▶ [Required work]: For the material below, please count the lines containing "pink". Reply with the count alone.

▶ [Task data]:
-----
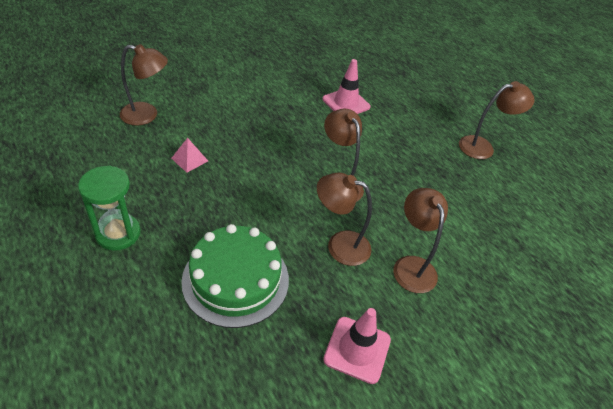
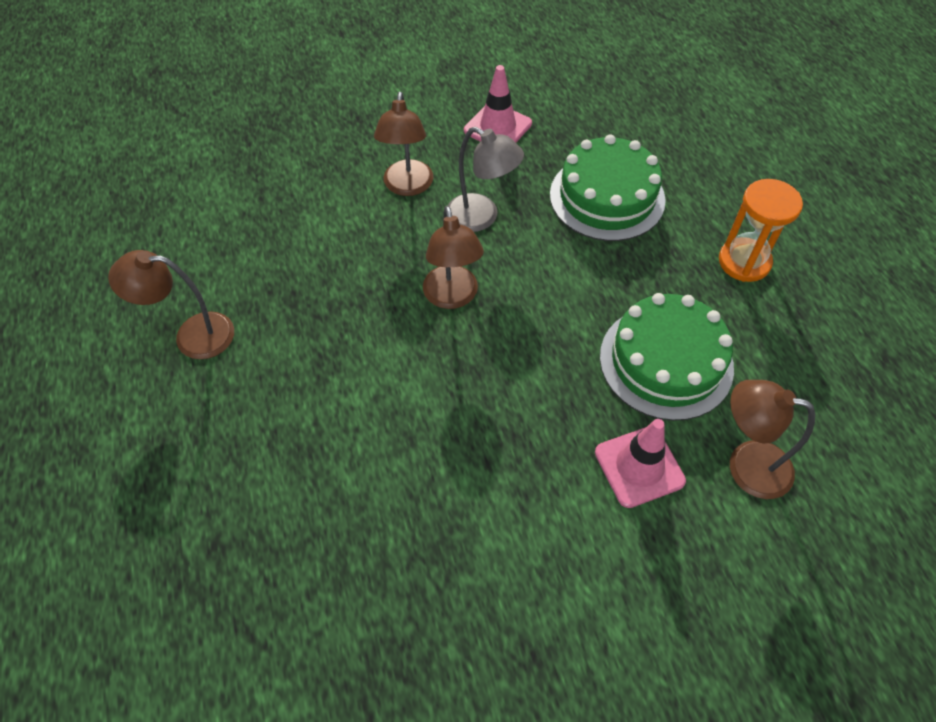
camera: 160 degrees left, 10 degrees up
(118, 233) = (744, 262): green hourglass -> orange hourglass
(189, 159) = (666, 361): pink pyramid -> green cake
(339, 245) = (481, 218): brown lamp -> grey lamp
(346, 103) = (379, 461): pink traffic cone -> pink traffic cone (639, 467)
-----
▶ [Solution to this exercise]: 2